** Begin EXERCISE INPUTS **

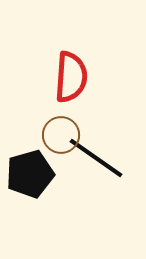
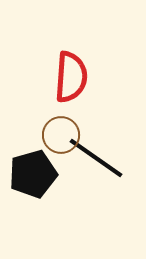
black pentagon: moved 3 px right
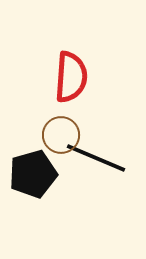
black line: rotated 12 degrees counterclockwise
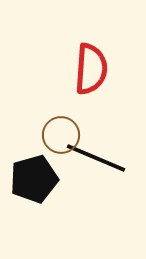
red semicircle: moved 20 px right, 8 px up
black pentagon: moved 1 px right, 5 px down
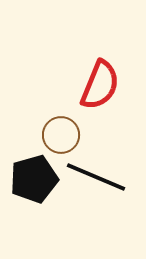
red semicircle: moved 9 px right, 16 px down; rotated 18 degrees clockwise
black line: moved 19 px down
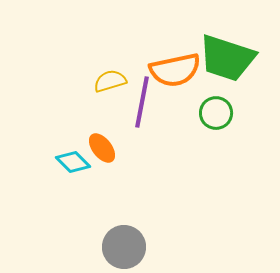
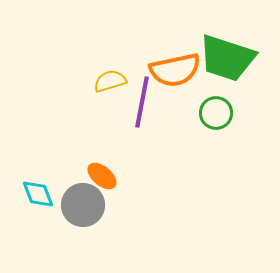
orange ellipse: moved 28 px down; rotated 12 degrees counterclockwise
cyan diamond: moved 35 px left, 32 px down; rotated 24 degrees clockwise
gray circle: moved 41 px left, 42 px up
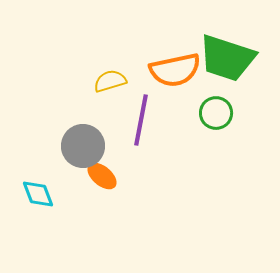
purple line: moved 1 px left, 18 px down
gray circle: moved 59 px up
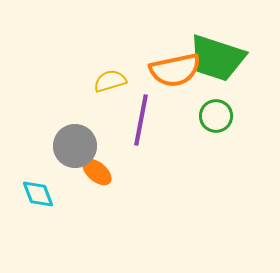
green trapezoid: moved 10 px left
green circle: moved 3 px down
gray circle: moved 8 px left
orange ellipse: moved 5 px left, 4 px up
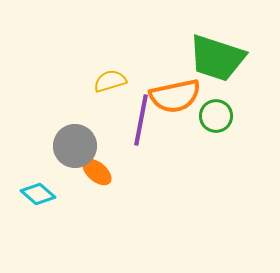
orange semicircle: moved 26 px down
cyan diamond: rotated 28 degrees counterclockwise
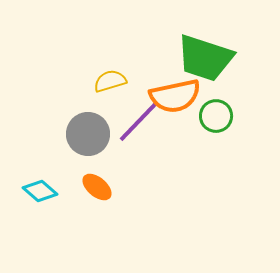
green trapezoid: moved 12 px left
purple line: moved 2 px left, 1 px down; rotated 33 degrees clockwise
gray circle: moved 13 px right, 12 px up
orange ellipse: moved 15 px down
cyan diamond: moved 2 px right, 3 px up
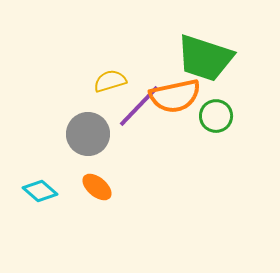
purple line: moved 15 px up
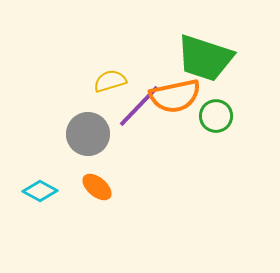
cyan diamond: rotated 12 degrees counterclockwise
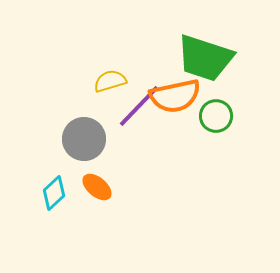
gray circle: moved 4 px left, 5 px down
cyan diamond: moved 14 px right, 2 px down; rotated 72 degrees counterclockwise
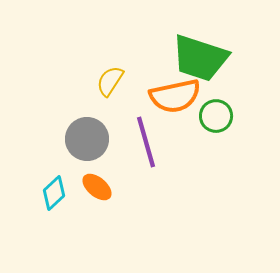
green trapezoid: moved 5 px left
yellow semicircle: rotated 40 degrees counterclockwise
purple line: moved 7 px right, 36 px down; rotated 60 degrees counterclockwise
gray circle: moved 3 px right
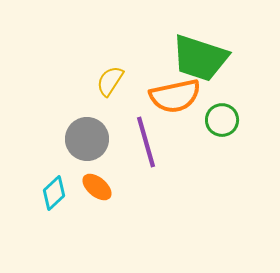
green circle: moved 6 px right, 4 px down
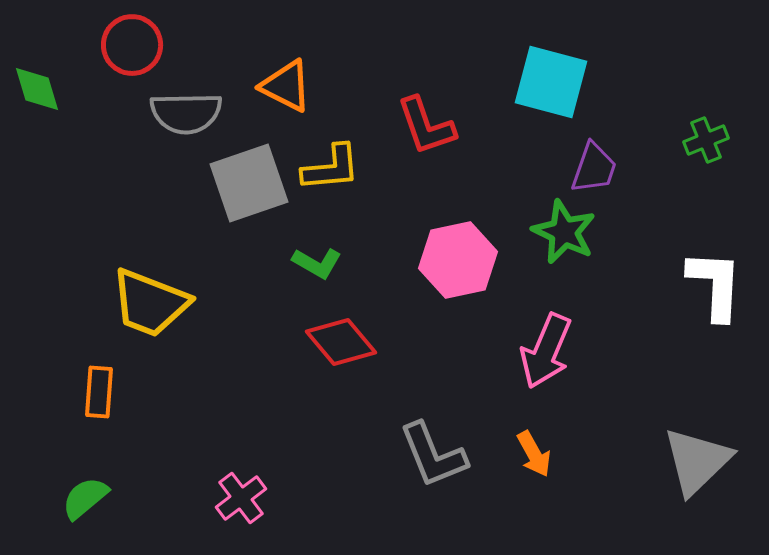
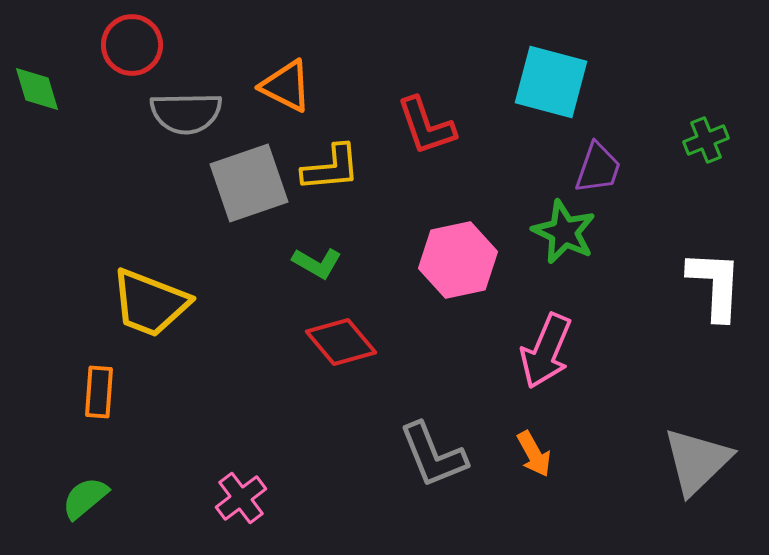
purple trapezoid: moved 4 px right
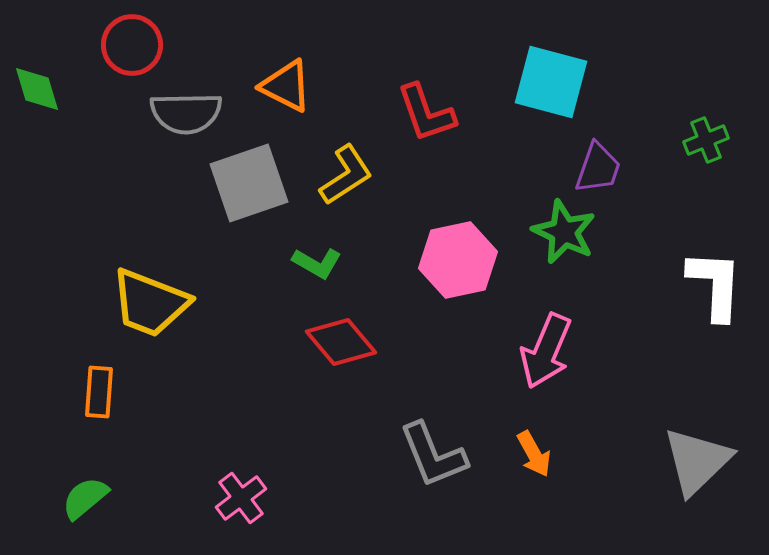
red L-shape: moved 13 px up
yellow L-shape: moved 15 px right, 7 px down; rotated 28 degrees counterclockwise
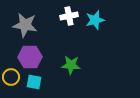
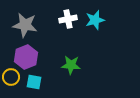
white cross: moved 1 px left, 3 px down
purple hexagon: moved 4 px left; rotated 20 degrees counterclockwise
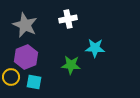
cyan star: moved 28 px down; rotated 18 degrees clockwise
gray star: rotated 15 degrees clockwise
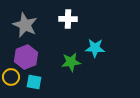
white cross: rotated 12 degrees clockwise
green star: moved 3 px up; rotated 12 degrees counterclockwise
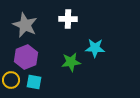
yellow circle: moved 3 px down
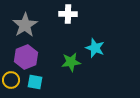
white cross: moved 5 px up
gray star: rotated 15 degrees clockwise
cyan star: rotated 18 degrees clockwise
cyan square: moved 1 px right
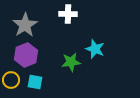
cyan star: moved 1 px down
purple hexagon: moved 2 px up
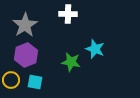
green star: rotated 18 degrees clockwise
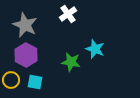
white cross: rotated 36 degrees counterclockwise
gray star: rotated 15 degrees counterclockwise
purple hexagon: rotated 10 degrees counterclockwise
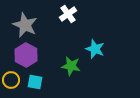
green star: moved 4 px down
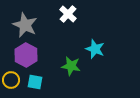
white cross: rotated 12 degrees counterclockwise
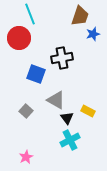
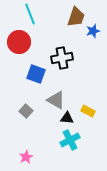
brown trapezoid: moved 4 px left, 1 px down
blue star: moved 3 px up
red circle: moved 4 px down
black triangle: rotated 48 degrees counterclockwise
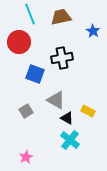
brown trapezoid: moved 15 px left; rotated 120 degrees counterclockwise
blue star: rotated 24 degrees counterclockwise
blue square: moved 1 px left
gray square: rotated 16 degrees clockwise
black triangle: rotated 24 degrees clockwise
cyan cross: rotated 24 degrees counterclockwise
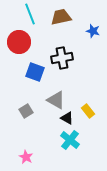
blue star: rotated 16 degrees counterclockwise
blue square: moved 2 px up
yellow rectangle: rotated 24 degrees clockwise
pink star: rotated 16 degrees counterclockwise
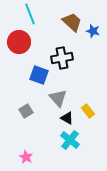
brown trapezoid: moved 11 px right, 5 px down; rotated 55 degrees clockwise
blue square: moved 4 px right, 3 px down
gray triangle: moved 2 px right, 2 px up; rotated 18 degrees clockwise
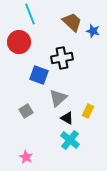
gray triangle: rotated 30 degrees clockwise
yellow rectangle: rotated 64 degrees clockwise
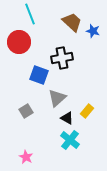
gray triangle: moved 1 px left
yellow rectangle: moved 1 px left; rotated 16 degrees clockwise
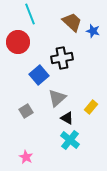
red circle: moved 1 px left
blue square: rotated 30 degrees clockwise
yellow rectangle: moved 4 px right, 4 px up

** End EXERCISE INPUTS **

WHAT YOU ARE ASKED TO DO -> Copy every line above word for word, but leave out the pictures.

OUTPUT FOR THIS EXERCISE ->
black pentagon: moved 3 px right
black line: rotated 12 degrees counterclockwise
red semicircle: moved 20 px right, 8 px up
black pentagon: moved 1 px right, 5 px down
red semicircle: moved 9 px right, 16 px down; rotated 18 degrees clockwise
black line: moved 19 px down
orange ellipse: moved 28 px down; rotated 12 degrees counterclockwise
cyan diamond: moved 35 px left, 32 px down; rotated 24 degrees clockwise
gray circle: moved 41 px left, 42 px up
purple line: moved 1 px left, 18 px down
gray circle: moved 59 px up
green trapezoid: moved 10 px left
green circle: moved 3 px down
gray circle: moved 8 px left
orange ellipse: moved 5 px left, 4 px up
orange semicircle: moved 26 px down
cyan diamond: rotated 28 degrees counterclockwise
green trapezoid: moved 12 px left
purple line: moved 2 px left, 1 px down; rotated 33 degrees clockwise
gray circle: moved 13 px right, 12 px up
orange ellipse: moved 15 px down
cyan diamond: moved 2 px right, 3 px up
purple line: moved 15 px up
cyan diamond: rotated 12 degrees counterclockwise
gray circle: moved 4 px left, 5 px down
cyan diamond: moved 14 px right, 2 px down; rotated 72 degrees counterclockwise
green trapezoid: moved 5 px left
yellow semicircle: rotated 40 degrees counterclockwise
purple line: moved 7 px right, 36 px down; rotated 60 degrees counterclockwise
gray circle: moved 3 px right
green circle: moved 6 px right, 4 px down
purple trapezoid: moved 4 px right
red L-shape: moved 13 px up
yellow L-shape: moved 15 px right, 7 px down; rotated 28 degrees counterclockwise
white cross: moved 1 px left, 3 px down
purple hexagon: moved 4 px left; rotated 20 degrees counterclockwise
cyan star: moved 28 px down; rotated 18 degrees clockwise
gray star: rotated 15 degrees clockwise
white cross: rotated 12 degrees clockwise
green star: moved 3 px up; rotated 12 degrees counterclockwise
yellow circle: moved 3 px down
white cross: moved 5 px up
gray star: rotated 15 degrees clockwise
cyan star: rotated 18 degrees clockwise
cyan square: moved 1 px right
cyan star: moved 1 px down
purple hexagon: moved 2 px up
green star: rotated 18 degrees clockwise
white cross: rotated 36 degrees counterclockwise
gray star: rotated 15 degrees counterclockwise
purple hexagon: rotated 10 degrees counterclockwise
green star: moved 4 px down
white cross: rotated 12 degrees counterclockwise
brown trapezoid: moved 4 px left, 1 px down
blue star: moved 3 px up
red circle: moved 4 px down
black triangle: rotated 48 degrees counterclockwise
brown trapezoid: moved 15 px left; rotated 120 degrees counterclockwise
blue star: rotated 24 degrees counterclockwise
blue square: moved 1 px left
gray square: rotated 16 degrees clockwise
black triangle: rotated 24 degrees clockwise
cyan cross: rotated 24 degrees counterclockwise
blue star: rotated 16 degrees counterclockwise
blue square: moved 2 px up
yellow rectangle: rotated 24 degrees clockwise
pink star: rotated 16 degrees counterclockwise
brown trapezoid: moved 11 px right, 5 px down; rotated 55 degrees clockwise
blue square: moved 4 px right, 3 px down
gray triangle: moved 2 px right, 2 px up; rotated 18 degrees clockwise
gray triangle: rotated 30 degrees clockwise
yellow rectangle: rotated 64 degrees clockwise
gray triangle: moved 1 px left
yellow rectangle: moved 1 px left; rotated 16 degrees clockwise
red circle: moved 1 px left
blue square: rotated 30 degrees clockwise
yellow rectangle: moved 4 px right, 4 px up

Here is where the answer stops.